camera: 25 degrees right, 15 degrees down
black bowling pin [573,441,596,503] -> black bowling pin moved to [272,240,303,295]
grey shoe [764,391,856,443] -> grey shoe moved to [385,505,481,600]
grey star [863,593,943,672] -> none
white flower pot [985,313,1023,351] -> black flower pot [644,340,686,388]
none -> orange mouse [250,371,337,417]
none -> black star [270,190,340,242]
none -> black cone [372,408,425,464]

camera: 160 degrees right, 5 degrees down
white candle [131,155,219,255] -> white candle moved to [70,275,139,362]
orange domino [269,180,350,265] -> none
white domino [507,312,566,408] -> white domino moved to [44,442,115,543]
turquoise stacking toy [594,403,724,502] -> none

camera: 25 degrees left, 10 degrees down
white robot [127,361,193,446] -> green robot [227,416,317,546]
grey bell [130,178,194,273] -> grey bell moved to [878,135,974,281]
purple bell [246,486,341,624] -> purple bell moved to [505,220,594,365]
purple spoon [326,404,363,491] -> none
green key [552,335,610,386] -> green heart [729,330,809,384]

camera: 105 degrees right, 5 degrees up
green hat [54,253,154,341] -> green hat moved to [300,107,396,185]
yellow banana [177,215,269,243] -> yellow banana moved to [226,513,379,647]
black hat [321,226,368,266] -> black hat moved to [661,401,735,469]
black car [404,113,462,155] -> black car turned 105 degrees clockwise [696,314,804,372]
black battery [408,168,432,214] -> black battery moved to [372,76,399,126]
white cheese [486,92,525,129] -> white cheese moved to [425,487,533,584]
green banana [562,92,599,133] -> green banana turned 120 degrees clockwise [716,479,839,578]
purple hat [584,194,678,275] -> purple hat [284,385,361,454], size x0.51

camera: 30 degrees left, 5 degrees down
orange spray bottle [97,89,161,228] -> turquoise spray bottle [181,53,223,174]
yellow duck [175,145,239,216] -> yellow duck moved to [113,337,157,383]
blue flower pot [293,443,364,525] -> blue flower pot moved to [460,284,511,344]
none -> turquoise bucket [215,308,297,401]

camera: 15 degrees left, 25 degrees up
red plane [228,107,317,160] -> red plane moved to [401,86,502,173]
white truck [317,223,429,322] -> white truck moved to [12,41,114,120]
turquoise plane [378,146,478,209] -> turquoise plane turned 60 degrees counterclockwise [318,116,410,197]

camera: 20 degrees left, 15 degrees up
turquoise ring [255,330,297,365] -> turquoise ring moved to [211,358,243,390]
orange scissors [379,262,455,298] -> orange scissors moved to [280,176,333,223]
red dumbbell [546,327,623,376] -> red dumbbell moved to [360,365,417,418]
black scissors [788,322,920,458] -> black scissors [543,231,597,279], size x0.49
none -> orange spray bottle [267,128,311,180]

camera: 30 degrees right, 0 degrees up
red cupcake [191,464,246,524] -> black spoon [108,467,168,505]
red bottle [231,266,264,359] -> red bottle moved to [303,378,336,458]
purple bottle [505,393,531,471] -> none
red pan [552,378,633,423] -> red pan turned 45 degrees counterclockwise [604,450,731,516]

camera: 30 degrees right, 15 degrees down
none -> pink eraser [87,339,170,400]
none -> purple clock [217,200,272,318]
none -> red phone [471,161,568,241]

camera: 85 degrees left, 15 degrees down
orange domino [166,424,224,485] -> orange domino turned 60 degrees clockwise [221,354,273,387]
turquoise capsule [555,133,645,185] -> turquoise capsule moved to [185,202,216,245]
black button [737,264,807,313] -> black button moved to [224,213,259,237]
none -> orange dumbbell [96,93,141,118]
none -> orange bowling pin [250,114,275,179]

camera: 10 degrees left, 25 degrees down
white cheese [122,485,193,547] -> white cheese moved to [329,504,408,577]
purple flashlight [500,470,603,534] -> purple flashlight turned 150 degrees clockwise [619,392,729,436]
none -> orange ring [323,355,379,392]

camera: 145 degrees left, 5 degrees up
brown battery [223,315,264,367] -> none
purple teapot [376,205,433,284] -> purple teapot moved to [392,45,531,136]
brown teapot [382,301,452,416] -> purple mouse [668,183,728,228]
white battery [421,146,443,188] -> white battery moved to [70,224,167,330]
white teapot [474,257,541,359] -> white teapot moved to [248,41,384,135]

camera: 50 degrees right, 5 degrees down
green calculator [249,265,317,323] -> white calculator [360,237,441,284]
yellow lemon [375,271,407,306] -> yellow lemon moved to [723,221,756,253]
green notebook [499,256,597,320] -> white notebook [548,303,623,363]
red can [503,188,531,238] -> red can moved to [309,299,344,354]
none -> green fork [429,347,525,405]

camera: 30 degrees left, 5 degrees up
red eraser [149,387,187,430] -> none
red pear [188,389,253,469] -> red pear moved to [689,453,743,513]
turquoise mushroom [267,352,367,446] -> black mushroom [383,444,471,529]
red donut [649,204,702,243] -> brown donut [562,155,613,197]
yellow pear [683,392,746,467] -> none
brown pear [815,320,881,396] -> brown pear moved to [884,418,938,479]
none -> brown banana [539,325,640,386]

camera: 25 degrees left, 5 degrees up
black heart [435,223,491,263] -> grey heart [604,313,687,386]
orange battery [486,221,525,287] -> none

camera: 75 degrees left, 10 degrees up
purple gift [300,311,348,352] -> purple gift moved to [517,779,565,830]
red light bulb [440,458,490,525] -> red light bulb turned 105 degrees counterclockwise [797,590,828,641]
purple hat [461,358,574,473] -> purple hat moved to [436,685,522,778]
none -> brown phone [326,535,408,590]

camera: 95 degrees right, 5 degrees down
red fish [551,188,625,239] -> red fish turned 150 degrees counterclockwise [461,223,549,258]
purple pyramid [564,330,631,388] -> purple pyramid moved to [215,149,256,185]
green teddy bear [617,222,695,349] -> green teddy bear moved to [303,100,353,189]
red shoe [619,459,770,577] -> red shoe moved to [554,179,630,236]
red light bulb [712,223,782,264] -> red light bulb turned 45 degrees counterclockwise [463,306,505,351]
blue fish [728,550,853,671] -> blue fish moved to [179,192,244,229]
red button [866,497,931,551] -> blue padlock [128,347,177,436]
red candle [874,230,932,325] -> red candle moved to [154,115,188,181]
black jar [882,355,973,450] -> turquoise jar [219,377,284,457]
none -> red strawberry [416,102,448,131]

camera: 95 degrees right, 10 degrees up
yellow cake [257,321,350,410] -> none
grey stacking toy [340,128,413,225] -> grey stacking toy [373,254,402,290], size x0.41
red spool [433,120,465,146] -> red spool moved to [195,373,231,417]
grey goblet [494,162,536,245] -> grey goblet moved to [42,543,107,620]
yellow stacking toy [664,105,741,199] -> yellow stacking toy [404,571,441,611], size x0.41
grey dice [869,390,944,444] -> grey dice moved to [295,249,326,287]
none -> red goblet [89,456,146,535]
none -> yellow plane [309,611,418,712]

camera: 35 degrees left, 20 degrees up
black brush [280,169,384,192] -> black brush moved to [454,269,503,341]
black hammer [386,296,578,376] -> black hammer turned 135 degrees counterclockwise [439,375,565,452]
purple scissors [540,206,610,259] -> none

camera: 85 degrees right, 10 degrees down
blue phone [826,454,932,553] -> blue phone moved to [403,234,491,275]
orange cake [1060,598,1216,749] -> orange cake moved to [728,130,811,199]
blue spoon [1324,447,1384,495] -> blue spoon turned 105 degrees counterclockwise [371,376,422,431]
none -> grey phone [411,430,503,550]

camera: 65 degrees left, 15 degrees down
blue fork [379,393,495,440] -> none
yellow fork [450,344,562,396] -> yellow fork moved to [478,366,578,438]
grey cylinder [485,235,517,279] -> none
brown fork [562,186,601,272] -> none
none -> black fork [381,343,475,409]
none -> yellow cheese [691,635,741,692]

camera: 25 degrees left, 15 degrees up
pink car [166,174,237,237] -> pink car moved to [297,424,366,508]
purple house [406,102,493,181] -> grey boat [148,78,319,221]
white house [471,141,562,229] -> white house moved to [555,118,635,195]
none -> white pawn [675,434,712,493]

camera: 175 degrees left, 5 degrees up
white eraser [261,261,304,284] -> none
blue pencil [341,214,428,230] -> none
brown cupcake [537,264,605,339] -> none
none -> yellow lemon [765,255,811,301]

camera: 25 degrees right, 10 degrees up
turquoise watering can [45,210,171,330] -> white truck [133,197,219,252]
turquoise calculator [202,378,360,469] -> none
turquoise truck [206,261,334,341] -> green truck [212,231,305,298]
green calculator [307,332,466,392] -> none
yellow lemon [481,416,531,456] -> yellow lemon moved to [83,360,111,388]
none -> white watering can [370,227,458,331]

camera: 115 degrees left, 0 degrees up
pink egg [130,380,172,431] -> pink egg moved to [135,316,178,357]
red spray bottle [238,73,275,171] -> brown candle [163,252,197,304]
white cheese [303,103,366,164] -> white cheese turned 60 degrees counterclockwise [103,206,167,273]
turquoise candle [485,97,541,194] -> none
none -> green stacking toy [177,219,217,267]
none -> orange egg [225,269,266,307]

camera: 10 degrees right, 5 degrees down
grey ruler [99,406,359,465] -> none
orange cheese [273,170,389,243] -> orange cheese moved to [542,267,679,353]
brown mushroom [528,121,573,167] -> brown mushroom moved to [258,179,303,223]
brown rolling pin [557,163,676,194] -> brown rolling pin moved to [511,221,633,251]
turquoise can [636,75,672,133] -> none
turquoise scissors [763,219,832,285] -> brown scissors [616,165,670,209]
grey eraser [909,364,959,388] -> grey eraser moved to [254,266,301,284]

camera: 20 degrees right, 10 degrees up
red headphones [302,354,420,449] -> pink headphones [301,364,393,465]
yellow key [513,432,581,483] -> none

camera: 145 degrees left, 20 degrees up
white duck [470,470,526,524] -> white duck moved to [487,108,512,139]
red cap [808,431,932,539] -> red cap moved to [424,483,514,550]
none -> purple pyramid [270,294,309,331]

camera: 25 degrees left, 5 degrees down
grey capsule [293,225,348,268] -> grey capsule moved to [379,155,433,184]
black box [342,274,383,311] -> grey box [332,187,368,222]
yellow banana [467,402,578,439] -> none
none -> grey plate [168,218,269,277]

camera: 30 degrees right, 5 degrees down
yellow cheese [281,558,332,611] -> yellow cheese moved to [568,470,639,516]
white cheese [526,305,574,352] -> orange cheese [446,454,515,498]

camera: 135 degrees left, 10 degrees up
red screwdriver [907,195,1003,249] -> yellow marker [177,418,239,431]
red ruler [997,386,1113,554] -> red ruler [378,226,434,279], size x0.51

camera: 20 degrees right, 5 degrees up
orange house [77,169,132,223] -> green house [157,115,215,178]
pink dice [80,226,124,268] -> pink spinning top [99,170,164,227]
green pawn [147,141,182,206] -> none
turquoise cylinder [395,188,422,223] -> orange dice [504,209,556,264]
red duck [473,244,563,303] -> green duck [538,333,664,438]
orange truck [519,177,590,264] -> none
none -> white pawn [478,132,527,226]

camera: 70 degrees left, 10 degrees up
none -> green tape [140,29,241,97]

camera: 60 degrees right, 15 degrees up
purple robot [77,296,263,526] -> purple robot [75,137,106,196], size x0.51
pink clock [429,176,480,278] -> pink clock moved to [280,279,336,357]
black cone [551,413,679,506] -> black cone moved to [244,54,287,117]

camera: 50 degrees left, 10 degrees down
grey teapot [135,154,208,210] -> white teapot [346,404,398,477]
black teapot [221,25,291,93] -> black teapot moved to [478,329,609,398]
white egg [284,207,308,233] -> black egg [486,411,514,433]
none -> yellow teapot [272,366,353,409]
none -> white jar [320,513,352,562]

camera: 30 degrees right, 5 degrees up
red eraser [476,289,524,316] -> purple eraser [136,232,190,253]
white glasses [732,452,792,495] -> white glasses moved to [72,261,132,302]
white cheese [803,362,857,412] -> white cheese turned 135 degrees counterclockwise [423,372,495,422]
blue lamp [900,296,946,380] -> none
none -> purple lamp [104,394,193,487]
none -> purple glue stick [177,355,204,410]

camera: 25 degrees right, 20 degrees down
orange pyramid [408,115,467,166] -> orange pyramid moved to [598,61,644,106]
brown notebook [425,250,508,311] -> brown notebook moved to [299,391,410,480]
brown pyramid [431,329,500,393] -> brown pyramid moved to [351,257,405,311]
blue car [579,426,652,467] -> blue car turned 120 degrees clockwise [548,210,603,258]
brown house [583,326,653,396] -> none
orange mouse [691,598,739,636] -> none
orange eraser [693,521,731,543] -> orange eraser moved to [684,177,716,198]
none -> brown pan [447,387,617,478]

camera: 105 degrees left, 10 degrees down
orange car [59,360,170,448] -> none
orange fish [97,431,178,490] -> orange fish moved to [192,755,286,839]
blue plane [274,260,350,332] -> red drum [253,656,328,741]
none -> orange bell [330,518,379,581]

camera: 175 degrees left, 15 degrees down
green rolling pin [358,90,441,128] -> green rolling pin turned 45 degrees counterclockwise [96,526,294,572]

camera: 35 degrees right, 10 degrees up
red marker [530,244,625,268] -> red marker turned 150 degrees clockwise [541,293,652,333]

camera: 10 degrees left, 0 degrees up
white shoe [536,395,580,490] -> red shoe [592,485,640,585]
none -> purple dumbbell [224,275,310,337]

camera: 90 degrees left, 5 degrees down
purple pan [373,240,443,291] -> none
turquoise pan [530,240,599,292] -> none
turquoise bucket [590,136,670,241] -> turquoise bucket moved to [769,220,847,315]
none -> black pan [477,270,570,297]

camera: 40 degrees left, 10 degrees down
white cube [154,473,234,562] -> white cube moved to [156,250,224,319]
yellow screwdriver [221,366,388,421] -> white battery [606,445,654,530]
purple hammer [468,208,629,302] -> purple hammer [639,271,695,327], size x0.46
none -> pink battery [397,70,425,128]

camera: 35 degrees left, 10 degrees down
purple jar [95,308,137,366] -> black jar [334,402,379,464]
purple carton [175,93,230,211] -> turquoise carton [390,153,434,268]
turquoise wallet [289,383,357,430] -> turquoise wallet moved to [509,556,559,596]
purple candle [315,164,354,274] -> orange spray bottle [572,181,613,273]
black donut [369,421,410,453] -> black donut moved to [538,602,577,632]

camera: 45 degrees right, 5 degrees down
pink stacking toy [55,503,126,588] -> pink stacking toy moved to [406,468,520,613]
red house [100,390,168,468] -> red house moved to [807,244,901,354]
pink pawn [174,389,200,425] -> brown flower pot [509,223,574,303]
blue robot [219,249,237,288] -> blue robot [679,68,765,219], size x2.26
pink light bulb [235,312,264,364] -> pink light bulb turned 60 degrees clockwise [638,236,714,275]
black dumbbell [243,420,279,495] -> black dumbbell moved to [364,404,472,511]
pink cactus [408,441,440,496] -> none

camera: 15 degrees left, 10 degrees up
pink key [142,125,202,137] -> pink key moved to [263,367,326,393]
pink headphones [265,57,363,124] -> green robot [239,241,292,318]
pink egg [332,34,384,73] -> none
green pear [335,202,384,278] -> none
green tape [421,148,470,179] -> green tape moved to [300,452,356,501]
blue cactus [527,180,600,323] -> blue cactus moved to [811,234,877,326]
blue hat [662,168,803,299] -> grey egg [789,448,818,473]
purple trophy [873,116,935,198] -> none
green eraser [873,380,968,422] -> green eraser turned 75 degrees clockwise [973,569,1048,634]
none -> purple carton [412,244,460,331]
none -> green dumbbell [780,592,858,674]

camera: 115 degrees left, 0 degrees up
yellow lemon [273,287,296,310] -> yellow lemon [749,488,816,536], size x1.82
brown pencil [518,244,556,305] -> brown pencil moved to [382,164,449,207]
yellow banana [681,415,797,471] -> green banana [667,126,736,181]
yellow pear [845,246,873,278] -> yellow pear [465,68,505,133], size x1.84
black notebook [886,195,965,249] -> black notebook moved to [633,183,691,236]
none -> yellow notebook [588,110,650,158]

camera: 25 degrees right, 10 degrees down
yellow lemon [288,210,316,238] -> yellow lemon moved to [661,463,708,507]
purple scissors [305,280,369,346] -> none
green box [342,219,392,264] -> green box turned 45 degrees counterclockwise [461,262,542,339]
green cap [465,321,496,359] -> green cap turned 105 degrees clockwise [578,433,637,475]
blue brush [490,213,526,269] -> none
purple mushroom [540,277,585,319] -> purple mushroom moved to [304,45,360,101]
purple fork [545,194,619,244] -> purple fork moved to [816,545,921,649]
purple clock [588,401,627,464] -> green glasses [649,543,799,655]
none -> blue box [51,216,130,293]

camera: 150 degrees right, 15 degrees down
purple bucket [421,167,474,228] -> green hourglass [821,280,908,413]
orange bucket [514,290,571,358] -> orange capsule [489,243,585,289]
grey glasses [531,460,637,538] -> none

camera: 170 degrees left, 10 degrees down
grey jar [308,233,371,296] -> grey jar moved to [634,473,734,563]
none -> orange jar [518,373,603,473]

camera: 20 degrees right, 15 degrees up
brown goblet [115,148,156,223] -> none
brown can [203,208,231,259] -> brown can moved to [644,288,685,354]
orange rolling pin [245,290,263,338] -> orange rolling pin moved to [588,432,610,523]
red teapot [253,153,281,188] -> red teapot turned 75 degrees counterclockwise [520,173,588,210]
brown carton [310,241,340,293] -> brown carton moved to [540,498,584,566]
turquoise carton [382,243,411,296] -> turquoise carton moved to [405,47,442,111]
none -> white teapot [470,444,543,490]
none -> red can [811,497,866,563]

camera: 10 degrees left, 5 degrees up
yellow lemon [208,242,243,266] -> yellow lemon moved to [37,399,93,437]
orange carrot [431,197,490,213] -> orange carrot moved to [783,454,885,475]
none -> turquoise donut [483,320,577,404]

WHAT TO DO
I need every line from the material that contains the word "carton".

SOLUTION TO THIS PROBLEM
purple carton [175,93,230,211] -> turquoise carton [390,153,434,268]
none -> purple carton [412,244,460,331]
brown carton [310,241,340,293] -> brown carton moved to [540,498,584,566]
turquoise carton [382,243,411,296] -> turquoise carton moved to [405,47,442,111]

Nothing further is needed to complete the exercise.